> **INSTRUCTION**:
Please pick out every line in the items below that contains the word "Humdrum" and copy each such line.

> **EXTRACTED INFORMATION**:
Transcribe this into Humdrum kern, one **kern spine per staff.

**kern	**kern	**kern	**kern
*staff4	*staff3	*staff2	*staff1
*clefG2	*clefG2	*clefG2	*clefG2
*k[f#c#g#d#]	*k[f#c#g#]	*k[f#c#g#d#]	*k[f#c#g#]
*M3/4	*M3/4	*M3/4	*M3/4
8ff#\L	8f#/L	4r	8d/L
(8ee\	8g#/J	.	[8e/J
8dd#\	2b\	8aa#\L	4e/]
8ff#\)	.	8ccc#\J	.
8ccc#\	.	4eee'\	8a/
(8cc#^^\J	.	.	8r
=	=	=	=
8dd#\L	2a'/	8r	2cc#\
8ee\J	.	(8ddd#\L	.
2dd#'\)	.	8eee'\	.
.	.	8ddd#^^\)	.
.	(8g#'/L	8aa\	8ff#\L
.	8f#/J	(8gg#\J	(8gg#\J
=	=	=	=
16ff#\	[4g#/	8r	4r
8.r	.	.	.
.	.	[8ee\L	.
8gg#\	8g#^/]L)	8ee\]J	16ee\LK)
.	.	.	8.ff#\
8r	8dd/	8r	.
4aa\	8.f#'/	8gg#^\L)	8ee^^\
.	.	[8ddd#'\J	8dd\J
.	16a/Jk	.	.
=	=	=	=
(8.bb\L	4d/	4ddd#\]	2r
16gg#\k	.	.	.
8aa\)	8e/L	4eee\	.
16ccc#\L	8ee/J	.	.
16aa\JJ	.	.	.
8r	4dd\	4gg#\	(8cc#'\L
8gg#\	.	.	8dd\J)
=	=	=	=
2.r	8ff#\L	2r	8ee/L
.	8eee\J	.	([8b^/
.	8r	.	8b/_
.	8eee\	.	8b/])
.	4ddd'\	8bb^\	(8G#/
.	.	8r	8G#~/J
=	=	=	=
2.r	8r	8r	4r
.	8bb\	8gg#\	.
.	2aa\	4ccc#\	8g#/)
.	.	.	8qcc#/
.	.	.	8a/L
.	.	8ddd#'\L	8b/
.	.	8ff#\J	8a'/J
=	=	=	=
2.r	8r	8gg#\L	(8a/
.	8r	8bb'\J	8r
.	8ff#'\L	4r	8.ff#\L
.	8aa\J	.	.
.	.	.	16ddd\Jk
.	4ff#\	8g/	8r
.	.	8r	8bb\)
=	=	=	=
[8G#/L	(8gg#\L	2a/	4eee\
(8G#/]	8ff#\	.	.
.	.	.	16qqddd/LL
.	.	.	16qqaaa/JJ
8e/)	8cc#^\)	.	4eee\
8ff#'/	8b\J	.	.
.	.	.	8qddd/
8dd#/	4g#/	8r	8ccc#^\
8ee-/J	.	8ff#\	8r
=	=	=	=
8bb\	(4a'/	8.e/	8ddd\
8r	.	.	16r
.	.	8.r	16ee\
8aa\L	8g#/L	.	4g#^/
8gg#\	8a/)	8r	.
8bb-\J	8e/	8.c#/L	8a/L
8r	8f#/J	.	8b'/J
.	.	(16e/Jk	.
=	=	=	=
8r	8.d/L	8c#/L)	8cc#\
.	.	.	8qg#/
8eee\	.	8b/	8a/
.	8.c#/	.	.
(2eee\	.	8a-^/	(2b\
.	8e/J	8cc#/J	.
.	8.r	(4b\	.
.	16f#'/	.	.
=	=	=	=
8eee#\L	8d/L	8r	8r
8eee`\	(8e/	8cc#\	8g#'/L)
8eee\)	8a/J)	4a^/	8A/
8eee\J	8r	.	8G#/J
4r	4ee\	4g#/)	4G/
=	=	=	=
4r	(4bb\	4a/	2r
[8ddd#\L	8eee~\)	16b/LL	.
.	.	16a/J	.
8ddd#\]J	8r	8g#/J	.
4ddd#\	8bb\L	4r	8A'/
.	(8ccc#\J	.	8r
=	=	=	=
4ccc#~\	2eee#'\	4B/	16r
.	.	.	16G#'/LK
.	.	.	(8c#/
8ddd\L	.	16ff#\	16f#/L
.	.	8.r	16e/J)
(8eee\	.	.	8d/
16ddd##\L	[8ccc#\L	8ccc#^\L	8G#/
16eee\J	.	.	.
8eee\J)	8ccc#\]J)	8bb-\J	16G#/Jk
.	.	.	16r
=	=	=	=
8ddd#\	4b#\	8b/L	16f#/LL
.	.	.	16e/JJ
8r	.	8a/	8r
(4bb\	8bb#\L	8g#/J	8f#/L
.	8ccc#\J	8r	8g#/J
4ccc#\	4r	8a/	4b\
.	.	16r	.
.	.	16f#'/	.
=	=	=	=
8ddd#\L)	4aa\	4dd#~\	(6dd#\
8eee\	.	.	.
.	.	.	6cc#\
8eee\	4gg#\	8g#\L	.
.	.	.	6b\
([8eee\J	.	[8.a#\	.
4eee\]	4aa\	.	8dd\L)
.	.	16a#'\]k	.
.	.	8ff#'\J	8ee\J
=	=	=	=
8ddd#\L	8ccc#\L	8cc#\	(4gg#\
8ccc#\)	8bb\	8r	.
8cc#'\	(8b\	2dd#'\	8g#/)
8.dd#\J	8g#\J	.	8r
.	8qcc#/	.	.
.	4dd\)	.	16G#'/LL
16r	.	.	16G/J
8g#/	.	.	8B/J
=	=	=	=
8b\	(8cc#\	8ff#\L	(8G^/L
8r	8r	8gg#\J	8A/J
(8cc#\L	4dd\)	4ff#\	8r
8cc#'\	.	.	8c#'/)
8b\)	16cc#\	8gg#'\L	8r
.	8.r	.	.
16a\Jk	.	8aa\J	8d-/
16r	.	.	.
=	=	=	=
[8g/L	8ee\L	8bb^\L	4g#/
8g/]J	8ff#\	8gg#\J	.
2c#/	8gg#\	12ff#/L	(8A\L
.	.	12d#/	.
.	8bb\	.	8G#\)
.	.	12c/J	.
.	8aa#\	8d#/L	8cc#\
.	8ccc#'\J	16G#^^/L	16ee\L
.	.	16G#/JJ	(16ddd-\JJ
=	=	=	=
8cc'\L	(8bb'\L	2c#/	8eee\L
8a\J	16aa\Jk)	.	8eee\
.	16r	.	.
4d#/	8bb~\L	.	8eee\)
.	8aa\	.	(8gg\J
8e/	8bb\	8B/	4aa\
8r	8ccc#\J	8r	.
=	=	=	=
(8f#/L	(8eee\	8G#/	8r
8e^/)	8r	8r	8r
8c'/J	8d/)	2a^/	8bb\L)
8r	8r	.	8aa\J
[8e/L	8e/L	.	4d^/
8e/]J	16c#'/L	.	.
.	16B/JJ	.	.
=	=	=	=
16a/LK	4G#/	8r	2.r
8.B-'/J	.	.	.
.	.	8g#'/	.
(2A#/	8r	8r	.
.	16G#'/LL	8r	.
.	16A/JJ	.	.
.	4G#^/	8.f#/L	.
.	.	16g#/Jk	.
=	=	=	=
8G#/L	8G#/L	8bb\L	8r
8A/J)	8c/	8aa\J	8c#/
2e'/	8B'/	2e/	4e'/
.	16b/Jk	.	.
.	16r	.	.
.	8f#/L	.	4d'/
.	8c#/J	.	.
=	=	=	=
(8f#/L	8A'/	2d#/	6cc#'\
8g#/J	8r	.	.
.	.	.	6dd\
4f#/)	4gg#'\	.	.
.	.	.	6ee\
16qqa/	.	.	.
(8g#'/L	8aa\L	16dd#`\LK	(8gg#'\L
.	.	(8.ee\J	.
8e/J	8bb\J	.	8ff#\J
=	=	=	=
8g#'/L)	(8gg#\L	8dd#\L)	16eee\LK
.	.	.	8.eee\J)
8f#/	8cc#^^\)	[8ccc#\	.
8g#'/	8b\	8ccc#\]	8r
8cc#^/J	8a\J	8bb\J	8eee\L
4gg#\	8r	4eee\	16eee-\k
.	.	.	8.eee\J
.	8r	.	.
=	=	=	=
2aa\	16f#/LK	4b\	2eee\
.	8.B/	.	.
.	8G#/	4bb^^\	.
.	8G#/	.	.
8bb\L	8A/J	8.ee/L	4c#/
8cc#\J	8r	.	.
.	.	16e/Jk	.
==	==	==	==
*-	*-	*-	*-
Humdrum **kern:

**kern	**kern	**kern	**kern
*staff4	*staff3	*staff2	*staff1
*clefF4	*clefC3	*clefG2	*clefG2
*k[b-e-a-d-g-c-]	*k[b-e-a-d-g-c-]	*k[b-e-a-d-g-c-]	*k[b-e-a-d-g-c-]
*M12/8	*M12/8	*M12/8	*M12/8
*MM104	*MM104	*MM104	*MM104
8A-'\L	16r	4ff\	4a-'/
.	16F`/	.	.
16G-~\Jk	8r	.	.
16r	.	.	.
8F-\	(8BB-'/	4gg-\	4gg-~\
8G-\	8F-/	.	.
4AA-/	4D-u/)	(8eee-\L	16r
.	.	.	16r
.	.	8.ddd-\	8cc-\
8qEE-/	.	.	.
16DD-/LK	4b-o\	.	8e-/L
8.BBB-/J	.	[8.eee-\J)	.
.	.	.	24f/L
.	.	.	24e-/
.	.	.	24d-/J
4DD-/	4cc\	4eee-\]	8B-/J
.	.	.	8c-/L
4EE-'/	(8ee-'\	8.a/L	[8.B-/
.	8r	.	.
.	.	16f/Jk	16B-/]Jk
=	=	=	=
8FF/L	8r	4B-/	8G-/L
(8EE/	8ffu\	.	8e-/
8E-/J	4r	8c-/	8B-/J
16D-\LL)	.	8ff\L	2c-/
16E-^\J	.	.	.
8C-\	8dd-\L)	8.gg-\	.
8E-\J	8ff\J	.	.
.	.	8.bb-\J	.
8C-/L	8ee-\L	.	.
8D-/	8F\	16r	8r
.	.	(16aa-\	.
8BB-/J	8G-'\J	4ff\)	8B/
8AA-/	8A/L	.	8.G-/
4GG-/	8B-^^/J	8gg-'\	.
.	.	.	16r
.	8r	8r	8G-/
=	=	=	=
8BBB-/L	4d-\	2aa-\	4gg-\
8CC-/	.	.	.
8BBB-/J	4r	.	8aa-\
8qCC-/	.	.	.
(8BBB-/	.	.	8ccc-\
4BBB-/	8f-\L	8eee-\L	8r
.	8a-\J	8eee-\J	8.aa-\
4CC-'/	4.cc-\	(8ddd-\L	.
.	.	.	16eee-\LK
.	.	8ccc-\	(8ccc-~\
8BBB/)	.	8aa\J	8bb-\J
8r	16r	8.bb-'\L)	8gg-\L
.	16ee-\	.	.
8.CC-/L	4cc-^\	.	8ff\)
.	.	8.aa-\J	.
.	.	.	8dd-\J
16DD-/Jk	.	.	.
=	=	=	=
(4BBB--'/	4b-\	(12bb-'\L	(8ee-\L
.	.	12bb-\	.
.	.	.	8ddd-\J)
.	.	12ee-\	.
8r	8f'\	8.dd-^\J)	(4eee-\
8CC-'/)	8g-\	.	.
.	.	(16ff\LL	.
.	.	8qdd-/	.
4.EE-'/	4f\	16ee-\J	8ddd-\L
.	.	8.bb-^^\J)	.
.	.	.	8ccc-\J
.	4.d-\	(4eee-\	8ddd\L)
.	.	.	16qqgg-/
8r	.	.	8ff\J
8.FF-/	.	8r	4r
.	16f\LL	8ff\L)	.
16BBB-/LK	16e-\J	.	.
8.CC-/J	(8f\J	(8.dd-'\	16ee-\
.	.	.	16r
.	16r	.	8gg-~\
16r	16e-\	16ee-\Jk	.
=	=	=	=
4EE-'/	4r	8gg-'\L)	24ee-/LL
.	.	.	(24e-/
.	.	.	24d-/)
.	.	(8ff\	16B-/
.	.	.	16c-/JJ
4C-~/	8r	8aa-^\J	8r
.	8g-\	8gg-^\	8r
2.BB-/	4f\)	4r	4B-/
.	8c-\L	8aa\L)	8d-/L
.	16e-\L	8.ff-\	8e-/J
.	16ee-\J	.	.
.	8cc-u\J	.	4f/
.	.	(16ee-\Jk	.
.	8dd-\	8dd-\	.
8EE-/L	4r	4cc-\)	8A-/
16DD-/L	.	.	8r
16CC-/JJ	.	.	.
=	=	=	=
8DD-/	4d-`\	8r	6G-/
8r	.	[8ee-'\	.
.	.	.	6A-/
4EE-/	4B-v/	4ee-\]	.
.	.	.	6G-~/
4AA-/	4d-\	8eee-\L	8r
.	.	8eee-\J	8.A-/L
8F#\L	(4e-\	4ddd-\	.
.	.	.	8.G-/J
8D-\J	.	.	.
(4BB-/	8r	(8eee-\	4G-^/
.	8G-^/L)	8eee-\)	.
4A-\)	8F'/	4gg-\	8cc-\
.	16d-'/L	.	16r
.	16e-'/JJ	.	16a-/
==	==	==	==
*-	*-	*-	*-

> **WRITTEN ANSWER**:
Transcribe this into Humdrum kern, one **kern spine per staff.
Humdrum **kern:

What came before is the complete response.